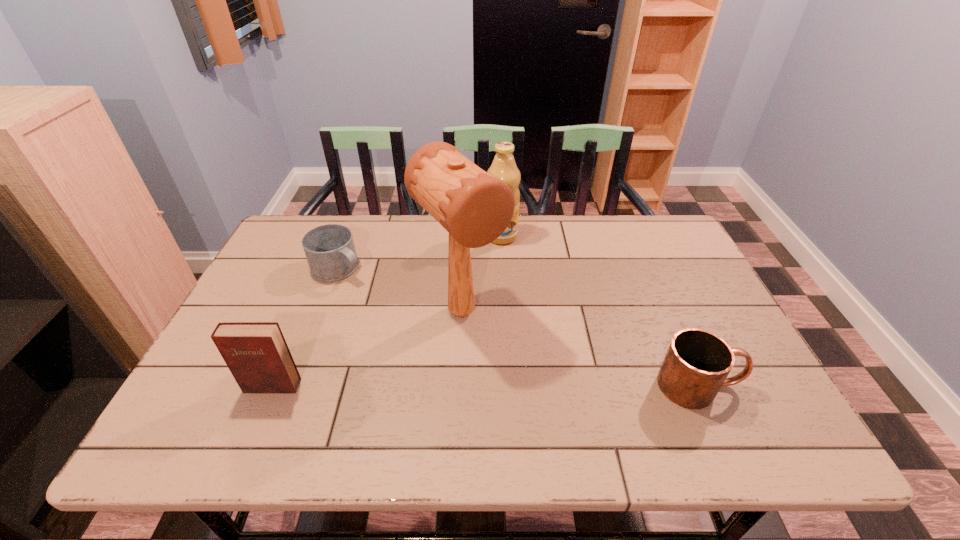
The image size is (960, 540). Identify the location of diary that is at the left edge. (256, 353).

Find the location of a particular element. mug that is positioned at the left edge is located at coordinates (330, 251).

Find the location of a particular element. object that is at the right edge is located at coordinates (697, 363).

The width and height of the screenshot is (960, 540). I want to click on object situated at the far left corner, so click(330, 251).

You are a GUI agent. You are given a task and a screenshot of the screen. Output one action in this format:
    pyautogui.click(x=<x>, y=<y>)
    Task: Click on the object present at the near left corner
    
    Given the screenshot: What is the action you would take?
    pyautogui.click(x=256, y=353)

Where is `object that is at the near right corner`? Image resolution: width=960 pixels, height=540 pixels. object that is at the near right corner is located at coordinates (697, 363).

At what (x,y) coordinates should I click in order to perform the action: click on vacant space at the far edge of the desktop. Please return your answer as a coordinate pair (x, y). The width and height of the screenshot is (960, 540). Looking at the image, I should click on (555, 220).

In the image, there is a desktop. Identify the location of vacant space at the left edge. This screenshot has width=960, height=540. (266, 280).

Find the location of a particular element. Image resolution: width=960 pixels, height=540 pixels. vacant area at the right edge is located at coordinates (687, 261).

At what (x,y) coordinates should I click in order to perform the action: click on vacant space at the far left corner of the desktop. Please return your answer as a coordinate pair (x, y). The width and height of the screenshot is (960, 540). Looking at the image, I should click on (311, 220).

•••••

• Try it
Rename "left edge" to "left side" in the stretch from the start of the lines through the line containing "The width and height of the screenshot is (960, 540). I", and return only that stretch with nothing else changed. Leave out the pictures.

• Answer
The image size is (960, 540). Identify the location of diary that is at the left side. (256, 353).

Find the location of a particular element. mug that is positioned at the left side is located at coordinates (330, 251).

Find the location of a particular element. object that is at the right edge is located at coordinates (697, 363).

The width and height of the screenshot is (960, 540). I want to click on object situated at the far left corner, so click(330, 251).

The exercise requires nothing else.